━━━ Supplied records ━━━

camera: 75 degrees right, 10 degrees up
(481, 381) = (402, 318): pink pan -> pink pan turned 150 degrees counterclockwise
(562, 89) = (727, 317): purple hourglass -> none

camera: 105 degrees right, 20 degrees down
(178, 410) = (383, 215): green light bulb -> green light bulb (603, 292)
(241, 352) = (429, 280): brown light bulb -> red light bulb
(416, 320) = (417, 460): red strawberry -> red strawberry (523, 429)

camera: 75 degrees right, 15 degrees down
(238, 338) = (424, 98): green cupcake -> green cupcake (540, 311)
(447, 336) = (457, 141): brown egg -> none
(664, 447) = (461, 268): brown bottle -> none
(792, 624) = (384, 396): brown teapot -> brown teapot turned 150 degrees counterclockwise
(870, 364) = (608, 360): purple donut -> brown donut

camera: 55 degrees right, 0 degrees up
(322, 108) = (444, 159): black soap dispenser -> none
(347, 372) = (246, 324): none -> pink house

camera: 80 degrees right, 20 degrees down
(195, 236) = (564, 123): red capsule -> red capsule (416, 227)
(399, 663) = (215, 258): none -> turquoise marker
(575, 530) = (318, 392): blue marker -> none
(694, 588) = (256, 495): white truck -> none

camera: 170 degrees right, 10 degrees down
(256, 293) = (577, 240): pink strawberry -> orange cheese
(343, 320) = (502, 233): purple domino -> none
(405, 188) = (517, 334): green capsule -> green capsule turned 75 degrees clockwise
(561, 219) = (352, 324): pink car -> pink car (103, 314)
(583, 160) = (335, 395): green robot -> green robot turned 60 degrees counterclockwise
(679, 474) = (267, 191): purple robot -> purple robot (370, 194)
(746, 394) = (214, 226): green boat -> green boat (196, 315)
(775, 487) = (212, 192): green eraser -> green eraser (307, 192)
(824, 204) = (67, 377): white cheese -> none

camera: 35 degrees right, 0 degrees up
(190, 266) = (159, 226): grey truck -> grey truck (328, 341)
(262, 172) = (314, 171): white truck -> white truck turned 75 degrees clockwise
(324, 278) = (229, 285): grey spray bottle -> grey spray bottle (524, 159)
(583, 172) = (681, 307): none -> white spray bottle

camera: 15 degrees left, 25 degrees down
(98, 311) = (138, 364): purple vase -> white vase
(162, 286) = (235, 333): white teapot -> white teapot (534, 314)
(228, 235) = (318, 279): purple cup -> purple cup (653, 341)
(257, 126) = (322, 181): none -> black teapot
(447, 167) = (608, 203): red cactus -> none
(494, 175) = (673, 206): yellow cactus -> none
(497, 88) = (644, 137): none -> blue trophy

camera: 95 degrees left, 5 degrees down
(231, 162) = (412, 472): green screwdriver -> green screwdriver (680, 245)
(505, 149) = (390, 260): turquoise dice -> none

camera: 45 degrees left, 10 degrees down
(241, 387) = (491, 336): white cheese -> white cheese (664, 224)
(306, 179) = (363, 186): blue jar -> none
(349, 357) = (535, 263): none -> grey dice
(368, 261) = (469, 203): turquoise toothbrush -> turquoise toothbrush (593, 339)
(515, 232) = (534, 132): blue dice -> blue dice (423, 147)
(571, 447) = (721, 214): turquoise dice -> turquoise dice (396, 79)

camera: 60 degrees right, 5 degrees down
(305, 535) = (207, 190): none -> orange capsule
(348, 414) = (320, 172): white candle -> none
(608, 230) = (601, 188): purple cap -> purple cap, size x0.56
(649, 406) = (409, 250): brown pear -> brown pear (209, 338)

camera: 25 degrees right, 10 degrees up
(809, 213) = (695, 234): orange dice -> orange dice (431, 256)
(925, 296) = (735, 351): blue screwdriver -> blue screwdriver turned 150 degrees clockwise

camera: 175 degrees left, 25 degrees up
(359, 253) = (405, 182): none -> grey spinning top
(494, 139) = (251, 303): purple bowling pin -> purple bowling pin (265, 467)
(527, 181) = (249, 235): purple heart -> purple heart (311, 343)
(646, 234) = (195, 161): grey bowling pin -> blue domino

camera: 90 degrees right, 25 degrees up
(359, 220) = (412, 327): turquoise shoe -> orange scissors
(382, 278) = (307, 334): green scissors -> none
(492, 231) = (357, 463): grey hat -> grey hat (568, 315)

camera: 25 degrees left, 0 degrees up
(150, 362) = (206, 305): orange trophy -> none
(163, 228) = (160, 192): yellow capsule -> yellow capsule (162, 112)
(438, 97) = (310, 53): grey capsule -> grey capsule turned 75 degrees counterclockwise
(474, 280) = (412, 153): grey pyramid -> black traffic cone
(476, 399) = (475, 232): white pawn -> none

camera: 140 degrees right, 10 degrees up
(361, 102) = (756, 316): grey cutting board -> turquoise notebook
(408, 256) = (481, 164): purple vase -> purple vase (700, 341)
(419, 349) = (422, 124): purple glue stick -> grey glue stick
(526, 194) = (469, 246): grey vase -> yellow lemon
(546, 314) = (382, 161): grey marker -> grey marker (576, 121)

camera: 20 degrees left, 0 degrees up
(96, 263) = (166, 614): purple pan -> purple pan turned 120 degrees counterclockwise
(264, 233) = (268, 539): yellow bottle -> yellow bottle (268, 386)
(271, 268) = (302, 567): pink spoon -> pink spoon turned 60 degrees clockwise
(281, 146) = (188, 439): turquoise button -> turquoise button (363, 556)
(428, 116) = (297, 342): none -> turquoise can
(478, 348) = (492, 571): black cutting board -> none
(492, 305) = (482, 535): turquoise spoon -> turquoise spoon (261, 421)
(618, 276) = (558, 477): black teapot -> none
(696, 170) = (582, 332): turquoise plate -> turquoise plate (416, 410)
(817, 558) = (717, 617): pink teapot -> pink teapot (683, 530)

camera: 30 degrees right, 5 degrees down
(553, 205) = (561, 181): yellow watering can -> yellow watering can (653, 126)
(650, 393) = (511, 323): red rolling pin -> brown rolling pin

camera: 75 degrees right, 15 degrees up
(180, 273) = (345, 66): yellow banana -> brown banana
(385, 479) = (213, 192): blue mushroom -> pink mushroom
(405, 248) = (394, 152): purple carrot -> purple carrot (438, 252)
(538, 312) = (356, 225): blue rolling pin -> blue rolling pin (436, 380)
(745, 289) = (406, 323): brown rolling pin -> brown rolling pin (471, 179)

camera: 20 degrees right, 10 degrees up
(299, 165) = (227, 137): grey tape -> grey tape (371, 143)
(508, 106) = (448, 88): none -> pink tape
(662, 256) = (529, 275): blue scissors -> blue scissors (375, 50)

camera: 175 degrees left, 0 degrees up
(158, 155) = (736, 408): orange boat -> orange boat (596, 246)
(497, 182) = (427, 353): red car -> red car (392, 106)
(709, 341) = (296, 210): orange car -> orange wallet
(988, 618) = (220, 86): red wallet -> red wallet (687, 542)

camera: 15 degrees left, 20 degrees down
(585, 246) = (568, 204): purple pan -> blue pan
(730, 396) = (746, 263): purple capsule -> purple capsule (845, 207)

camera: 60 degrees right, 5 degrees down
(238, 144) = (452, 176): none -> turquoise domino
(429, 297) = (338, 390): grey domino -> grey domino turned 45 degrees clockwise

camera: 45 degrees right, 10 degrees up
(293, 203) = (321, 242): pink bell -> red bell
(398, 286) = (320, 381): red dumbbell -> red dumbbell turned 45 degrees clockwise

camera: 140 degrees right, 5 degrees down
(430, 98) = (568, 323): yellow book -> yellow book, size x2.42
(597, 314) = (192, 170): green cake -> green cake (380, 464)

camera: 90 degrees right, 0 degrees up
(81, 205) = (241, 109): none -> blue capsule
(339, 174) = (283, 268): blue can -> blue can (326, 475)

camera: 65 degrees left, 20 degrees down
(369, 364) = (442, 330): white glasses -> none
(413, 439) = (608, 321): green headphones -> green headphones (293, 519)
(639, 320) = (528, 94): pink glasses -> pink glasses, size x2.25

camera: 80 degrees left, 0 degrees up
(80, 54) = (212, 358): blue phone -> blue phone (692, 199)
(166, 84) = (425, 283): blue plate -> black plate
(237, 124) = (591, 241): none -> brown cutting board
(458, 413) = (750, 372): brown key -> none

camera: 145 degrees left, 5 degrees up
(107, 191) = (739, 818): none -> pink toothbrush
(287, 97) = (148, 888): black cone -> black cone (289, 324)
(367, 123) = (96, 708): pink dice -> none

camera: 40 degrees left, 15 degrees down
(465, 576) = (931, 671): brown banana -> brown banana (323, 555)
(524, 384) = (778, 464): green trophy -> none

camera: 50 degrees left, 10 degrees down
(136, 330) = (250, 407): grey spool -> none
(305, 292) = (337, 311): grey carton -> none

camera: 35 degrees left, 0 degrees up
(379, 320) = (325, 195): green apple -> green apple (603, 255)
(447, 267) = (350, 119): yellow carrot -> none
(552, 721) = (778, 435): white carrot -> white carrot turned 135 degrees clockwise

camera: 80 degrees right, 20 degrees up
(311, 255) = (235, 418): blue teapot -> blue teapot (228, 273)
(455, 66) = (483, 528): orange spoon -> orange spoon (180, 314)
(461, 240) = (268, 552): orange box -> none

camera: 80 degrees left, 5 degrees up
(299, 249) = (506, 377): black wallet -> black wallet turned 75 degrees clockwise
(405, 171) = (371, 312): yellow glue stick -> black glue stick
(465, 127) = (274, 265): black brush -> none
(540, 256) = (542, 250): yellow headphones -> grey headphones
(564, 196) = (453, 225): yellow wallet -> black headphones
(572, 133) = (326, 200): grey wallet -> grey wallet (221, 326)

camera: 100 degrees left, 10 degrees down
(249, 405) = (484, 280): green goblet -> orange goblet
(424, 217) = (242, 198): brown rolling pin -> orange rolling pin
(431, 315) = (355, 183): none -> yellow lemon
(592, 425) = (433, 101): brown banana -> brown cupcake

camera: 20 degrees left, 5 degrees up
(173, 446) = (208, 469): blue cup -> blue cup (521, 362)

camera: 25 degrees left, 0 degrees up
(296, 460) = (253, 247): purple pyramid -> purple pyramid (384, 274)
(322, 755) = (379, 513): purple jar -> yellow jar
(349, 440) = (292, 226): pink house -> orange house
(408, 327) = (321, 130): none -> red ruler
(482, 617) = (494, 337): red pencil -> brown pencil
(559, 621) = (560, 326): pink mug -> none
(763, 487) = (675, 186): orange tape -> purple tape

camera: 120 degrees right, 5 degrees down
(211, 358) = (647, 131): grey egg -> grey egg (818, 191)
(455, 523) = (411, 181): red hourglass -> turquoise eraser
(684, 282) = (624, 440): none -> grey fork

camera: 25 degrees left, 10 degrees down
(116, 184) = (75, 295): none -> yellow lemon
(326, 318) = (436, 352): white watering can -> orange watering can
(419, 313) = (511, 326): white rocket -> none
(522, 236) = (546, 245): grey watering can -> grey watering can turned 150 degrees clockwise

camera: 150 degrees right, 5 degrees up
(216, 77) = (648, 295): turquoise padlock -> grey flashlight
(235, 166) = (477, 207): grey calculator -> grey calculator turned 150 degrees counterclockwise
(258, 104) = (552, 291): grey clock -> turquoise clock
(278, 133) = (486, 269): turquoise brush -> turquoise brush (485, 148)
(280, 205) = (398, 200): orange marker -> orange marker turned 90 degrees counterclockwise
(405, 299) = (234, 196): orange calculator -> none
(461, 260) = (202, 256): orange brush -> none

━━━

Return the span of lines in the data above that opens at the line with "(746, 394) = (214, 226): green" and closes at the line with "camera: 175 degrees left, 25 degrees up", exactly, ends included, nothing else.

Answer section:
(746, 394) = (214, 226): green boat -> green boat (196, 315)
(775, 487) = (212, 192): green eraser -> green eraser (307, 192)
(824, 204) = (67, 377): white cheese -> none

camera: 35 degrees right, 0 degrees up
(190, 266) = (159, 226): grey truck -> grey truck (328, 341)
(262, 172) = (314, 171): white truck -> white truck turned 75 degrees clockwise
(324, 278) = (229, 285): grey spray bottle -> grey spray bottle (524, 159)
(583, 172) = (681, 307): none -> white spray bottle

camera: 15 degrees left, 25 degrees down
(98, 311) = (138, 364): purple vase -> white vase
(162, 286) = (235, 333): white teapot -> white teapot (534, 314)
(228, 235) = (318, 279): purple cup -> purple cup (653, 341)
(257, 126) = (322, 181): none -> black teapot
(447, 167) = (608, 203): red cactus -> none
(494, 175) = (673, 206): yellow cactus -> none
(497, 88) = (644, 137): none -> blue trophy

camera: 95 degrees left, 5 degrees down
(231, 162) = (412, 472): green screwdriver -> green screwdriver (680, 245)
(505, 149) = (390, 260): turquoise dice -> none

camera: 45 degrees left, 10 degrees down
(241, 387) = (491, 336): white cheese -> white cheese (664, 224)
(306, 179) = (363, 186): blue jar -> none
(349, 357) = (535, 263): none -> grey dice
(368, 261) = (469, 203): turquoise toothbrush -> turquoise toothbrush (593, 339)
(515, 232) = (534, 132): blue dice -> blue dice (423, 147)
(571, 447) = (721, 214): turquoise dice -> turquoise dice (396, 79)

camera: 60 degrees right, 5 degrees down
(305, 535) = (207, 190): none -> orange capsule
(348, 414) = (320, 172): white candle -> none
(608, 230) = (601, 188): purple cap -> purple cap, size x0.56
(649, 406) = (409, 250): brown pear -> brown pear (209, 338)

camera: 25 degrees right, 10 degrees up
(809, 213) = (695, 234): orange dice -> orange dice (431, 256)
(925, 296) = (735, 351): blue screwdriver -> blue screwdriver turned 150 degrees clockwise

camera: 175 degrees left, 25 degrees up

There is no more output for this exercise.